**ACTIVITY:**
Your answer should hold all lines of the entries that include the word "calculator".

[RECORD SET — start]

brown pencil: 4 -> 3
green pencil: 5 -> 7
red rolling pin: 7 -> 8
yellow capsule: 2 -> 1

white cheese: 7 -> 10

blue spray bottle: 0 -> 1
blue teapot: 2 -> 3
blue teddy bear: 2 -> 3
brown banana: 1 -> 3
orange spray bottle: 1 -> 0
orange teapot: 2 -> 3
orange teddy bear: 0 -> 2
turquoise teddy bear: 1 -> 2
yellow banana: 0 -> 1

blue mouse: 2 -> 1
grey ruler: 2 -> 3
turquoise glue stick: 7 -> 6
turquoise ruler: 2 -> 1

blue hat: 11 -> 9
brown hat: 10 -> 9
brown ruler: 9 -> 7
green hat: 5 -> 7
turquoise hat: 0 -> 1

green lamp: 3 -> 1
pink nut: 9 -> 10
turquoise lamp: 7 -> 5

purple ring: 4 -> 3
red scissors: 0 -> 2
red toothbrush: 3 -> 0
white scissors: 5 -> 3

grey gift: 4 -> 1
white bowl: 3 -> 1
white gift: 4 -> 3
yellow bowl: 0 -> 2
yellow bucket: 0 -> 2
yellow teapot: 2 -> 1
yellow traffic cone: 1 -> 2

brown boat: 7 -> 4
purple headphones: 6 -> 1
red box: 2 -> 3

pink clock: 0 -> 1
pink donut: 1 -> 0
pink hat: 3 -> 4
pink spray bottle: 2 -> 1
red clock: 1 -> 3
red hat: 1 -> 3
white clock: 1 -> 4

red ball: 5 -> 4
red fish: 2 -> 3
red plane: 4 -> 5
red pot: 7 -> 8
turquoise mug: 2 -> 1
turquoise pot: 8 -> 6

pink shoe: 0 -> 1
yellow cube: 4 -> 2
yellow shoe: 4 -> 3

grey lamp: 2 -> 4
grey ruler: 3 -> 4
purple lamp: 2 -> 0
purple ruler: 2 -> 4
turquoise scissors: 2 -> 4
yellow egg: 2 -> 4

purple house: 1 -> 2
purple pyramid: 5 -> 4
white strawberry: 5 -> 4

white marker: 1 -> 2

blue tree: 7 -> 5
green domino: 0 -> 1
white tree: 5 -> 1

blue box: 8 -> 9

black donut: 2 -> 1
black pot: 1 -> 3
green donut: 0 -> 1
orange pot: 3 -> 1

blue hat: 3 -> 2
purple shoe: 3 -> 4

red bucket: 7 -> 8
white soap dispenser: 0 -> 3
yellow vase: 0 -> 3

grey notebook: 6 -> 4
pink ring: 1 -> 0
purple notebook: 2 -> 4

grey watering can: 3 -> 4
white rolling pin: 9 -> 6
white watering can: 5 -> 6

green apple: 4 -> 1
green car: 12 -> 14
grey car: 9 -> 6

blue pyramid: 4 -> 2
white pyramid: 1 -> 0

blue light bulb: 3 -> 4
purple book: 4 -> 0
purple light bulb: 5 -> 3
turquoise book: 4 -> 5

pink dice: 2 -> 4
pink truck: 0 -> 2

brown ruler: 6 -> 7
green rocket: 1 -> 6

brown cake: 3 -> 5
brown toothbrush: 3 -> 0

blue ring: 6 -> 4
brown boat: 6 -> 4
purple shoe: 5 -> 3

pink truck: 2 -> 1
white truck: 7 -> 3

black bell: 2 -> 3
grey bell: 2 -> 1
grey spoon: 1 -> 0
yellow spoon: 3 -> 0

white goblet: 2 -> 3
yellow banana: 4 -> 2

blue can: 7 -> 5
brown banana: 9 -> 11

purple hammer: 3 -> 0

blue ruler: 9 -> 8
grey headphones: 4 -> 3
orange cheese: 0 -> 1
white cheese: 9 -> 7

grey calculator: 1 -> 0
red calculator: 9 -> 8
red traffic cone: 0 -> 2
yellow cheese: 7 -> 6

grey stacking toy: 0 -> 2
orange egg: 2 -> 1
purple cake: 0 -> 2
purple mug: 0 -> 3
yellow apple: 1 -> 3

[RECORD SET — finish]

**ANSWER TO THIS EXERCISE:**
grey calculator: 1 -> 0
red calculator: 9 -> 8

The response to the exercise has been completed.